## TASK DIRECTIONS
From the first line of the records down to the one that holds "cafe table: (148, 733) -> (432, 85), removed", transcribe each line exactly and add nothing.

----- DATASET EXTRACT

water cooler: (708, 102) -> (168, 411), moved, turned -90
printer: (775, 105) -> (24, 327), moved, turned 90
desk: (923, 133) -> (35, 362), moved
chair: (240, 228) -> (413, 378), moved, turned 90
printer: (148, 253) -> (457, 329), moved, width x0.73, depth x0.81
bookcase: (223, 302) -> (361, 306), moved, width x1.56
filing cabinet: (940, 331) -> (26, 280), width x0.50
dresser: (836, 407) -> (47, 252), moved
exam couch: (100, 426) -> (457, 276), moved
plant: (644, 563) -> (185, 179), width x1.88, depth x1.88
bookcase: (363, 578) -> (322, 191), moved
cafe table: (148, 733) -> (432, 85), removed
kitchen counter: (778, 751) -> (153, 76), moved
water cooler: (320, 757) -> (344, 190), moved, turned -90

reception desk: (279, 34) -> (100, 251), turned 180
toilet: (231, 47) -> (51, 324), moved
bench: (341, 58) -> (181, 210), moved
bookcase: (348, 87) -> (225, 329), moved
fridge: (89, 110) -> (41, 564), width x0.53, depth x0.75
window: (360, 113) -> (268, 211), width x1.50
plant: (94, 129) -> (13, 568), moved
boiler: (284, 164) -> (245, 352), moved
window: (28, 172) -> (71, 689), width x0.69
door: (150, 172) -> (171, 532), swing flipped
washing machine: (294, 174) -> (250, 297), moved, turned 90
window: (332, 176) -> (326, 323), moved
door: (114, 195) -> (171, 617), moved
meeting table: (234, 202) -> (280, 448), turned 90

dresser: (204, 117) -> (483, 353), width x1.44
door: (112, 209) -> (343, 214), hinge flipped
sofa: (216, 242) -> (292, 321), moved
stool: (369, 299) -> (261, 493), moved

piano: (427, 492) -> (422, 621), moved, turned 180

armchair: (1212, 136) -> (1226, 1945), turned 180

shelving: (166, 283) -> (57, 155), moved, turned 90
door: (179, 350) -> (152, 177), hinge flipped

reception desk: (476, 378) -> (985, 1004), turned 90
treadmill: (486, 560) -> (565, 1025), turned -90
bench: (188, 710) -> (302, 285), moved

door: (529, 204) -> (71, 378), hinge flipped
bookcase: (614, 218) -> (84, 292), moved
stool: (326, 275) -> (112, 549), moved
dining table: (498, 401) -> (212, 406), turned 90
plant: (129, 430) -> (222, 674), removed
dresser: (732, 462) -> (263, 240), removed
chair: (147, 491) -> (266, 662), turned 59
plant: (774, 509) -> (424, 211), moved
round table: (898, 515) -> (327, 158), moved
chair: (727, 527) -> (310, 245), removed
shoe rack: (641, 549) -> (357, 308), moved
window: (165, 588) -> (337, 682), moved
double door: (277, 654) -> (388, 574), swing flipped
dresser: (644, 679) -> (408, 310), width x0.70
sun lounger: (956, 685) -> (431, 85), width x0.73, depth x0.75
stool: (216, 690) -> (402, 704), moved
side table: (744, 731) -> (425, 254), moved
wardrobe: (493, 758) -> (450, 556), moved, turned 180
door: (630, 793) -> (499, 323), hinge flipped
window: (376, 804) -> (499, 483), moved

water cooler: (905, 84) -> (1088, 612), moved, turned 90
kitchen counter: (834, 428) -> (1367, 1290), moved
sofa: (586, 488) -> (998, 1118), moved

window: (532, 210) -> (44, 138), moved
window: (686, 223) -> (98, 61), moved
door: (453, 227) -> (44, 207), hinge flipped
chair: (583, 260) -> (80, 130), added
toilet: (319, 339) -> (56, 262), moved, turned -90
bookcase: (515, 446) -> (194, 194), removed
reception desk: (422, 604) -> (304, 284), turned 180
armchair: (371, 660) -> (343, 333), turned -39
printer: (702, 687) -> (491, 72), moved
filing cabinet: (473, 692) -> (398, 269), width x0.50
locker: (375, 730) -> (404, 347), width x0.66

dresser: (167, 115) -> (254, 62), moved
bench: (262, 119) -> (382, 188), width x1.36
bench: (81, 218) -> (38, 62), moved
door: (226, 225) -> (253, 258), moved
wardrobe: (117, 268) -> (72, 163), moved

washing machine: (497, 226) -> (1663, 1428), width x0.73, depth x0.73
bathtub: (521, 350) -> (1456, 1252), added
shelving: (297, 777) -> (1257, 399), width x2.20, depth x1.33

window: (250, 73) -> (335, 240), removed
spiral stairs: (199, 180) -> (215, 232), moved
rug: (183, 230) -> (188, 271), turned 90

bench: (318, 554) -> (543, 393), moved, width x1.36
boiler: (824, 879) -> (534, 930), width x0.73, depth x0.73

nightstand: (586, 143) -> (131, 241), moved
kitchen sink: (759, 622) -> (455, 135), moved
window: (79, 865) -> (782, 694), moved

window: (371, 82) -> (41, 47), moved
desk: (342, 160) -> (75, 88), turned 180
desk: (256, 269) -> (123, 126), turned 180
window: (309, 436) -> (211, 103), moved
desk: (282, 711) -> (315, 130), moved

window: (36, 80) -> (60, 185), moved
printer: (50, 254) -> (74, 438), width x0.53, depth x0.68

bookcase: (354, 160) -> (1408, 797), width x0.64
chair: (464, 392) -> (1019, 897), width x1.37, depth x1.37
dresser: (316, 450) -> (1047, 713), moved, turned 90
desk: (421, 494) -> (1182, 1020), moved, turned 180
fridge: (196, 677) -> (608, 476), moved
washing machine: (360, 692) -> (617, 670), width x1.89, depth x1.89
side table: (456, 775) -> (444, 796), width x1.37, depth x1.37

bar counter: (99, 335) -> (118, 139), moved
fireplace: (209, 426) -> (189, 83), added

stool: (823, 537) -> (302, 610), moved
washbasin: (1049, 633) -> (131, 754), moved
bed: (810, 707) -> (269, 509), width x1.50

----------

## OUTPUT FOR THIS EXERCISE
water cooler: (708, 102) -> (168, 411), moved, turned -90
printer: (775, 105) -> (24, 327), moved, turned 90
desk: (923, 133) -> (35, 362), moved
chair: (240, 228) -> (413, 378), moved, turned 90
printer: (148, 253) -> (457, 329), moved, width x0.73, depth x0.81
bookcase: (223, 302) -> (361, 306), moved, width x1.56
filing cabinet: (940, 331) -> (26, 280), width x0.50
dresser: (836, 407) -> (47, 252), moved
exam couch: (100, 426) -> (457, 276), moved
plant: (644, 563) -> (185, 179), width x1.88, depth x1.88
bookcase: (363, 578) -> (322, 191), moved
cafe table: (148, 733) -> (432, 85), removed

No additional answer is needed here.